Work order.
Which lines below fall between the one containing "camera: 60 degrees right, 5 degrees down" and the one containing "(523, 199) = (570, 267): grey"? Repeat them exactly, counting both of those lines, and add nothing else.

Source data.
=== Section Start ===
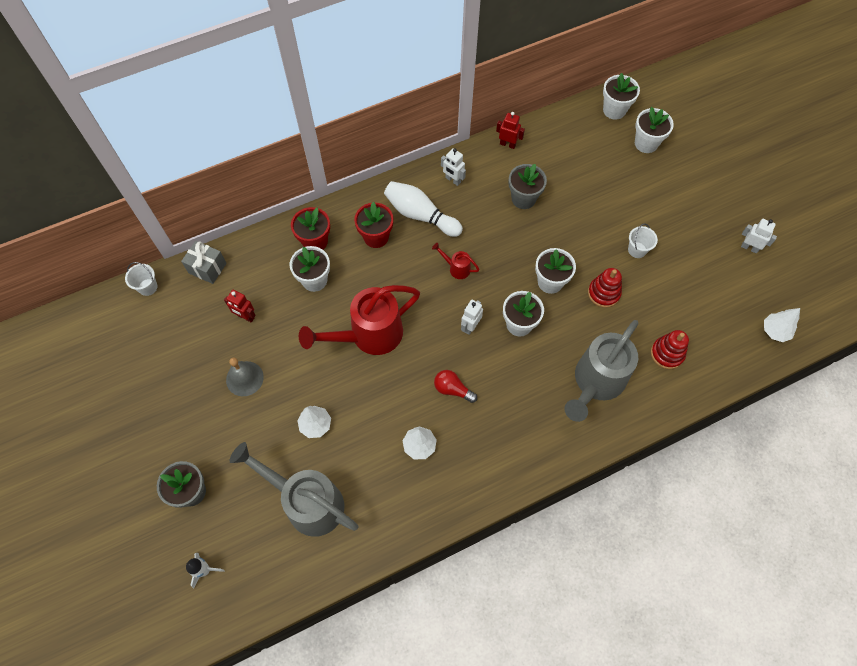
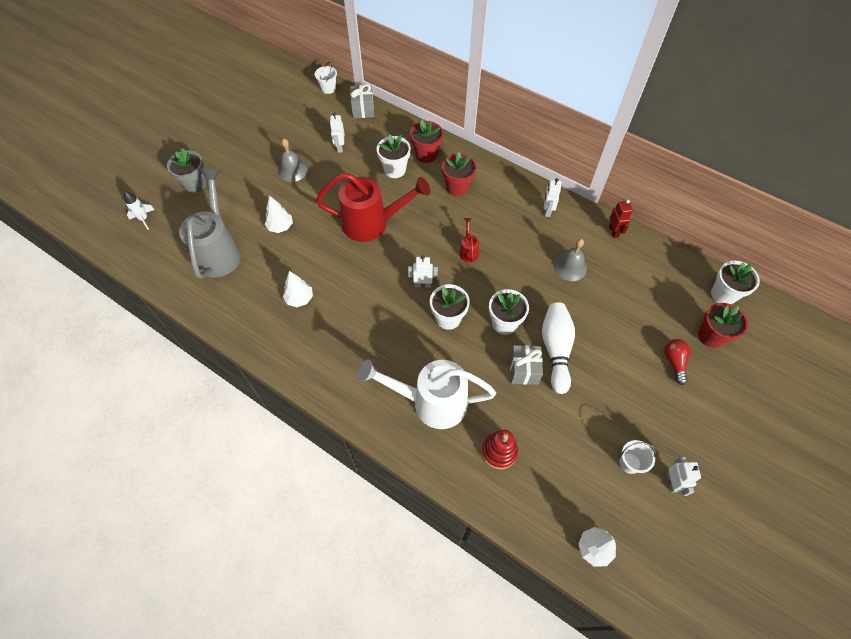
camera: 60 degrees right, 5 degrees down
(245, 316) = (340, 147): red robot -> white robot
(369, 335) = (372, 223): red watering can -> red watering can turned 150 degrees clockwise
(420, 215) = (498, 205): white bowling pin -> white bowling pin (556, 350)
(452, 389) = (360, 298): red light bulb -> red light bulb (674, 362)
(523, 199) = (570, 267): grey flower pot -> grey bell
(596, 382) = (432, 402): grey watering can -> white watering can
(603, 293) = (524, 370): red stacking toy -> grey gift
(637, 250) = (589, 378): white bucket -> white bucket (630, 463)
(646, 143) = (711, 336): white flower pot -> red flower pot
=== Section End ===
=== Section Start ===
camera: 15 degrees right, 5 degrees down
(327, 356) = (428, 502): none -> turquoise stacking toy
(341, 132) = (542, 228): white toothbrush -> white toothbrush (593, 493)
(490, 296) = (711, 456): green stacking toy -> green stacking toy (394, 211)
=== Section End ===
Your response.
camera: 60 degrees right, 5 degrees down
(245, 316) = (340, 147): red robot -> white robot
(369, 335) = (372, 223): red watering can -> red watering can turned 150 degrees clockwise
(420, 215) = (498, 205): white bowling pin -> white bowling pin (556, 350)
(452, 389) = (360, 298): red light bulb -> red light bulb (674, 362)
(523, 199) = (570, 267): grey flower pot -> grey bell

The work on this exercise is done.